▸ Data block
# # # #

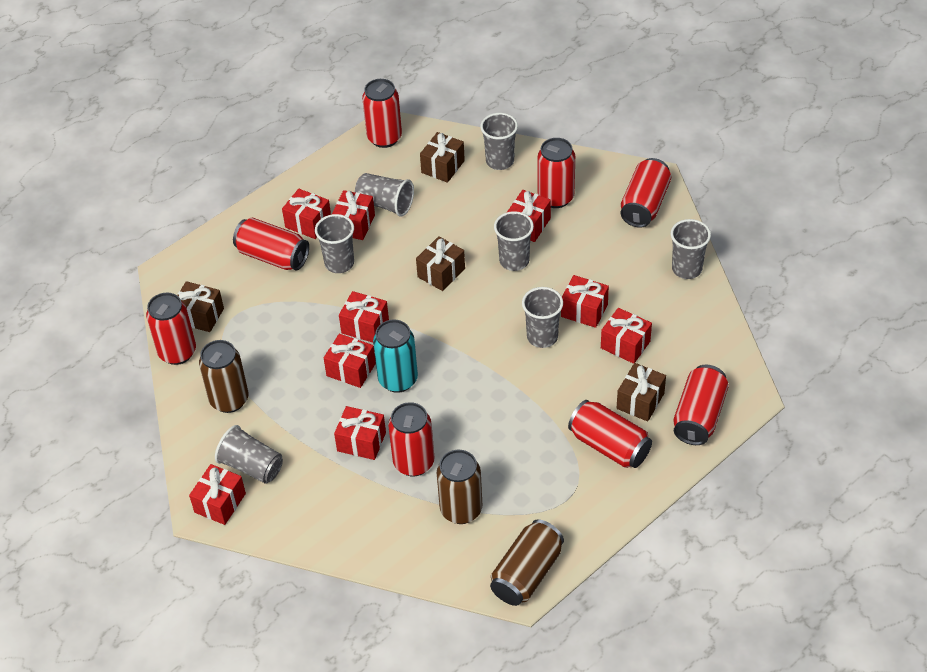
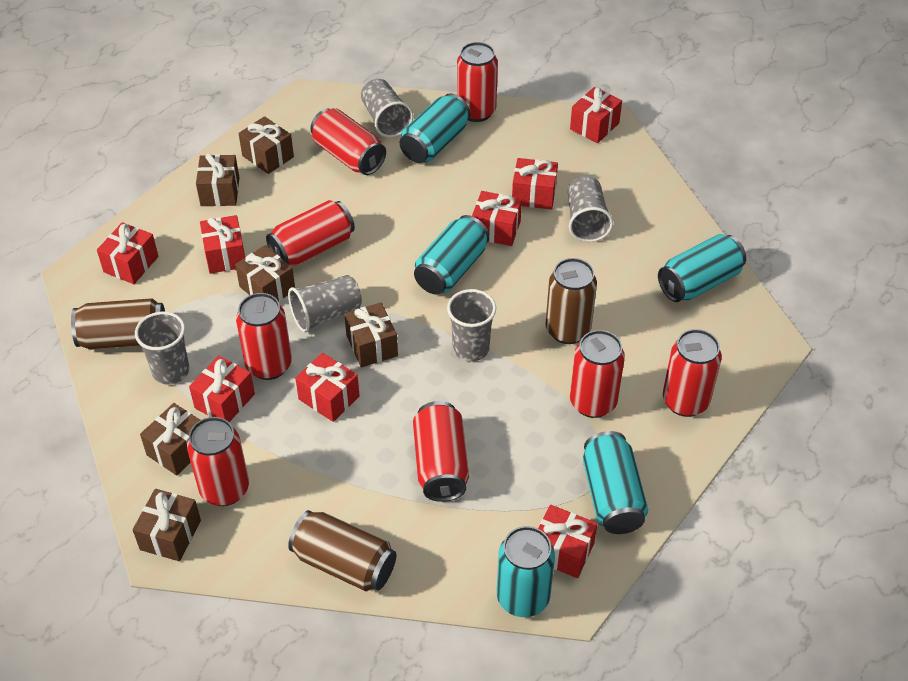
brown gift: 4 -> 6
grey cup: 7 -> 5
red gift: 9 -> 8
turquoise can: 1 -> 5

# # # #

▸ Instructions to follow
All of the data gets printed again exactly; the pictures do not.

▸ Response area
brown gift: 4 -> 6
grey cup: 7 -> 5
red gift: 9 -> 8
turquoise can: 1 -> 5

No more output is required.